**EXERCISE GOAL**
Repeat, exactly as written, the line with "none -> black lead pencil 488 175" and every line that follows it in the material below, ending with the last.
——————————
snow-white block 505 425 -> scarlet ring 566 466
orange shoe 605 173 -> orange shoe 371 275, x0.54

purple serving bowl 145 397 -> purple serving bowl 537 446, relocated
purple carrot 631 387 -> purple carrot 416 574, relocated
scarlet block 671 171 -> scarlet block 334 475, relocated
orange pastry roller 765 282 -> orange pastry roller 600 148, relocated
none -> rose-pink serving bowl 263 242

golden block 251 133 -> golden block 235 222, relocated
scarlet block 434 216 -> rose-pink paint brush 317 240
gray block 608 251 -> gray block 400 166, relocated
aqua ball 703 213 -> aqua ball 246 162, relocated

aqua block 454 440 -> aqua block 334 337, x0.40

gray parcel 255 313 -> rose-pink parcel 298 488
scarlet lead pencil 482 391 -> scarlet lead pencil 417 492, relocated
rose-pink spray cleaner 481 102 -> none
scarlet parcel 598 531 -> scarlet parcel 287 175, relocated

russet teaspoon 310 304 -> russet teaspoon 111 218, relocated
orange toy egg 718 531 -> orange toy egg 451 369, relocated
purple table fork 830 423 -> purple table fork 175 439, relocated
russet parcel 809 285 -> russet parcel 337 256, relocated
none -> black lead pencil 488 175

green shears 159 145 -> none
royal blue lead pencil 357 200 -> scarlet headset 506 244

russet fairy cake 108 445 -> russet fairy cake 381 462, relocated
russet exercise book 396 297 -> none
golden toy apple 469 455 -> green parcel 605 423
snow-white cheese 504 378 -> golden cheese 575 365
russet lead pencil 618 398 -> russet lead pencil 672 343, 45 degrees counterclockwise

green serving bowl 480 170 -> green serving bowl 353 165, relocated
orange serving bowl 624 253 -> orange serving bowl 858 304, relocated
——————————
**ANSWER TO THIS TASK**
none -> black lead pencil 488 175

green shears 159 145 -> none
royal blue lead pencil 357 200 -> scarlet headset 506 244

russet fairy cake 108 445 -> russet fairy cake 381 462, relocated
russet exercise book 396 297 -> none
golden toy apple 469 455 -> green parcel 605 423
snow-white cheese 504 378 -> golden cheese 575 365
russet lead pencil 618 398 -> russet lead pencil 672 343, 45 degrees counterclockwise

green serving bowl 480 170 -> green serving bowl 353 165, relocated
orange serving bowl 624 253 -> orange serving bowl 858 304, relocated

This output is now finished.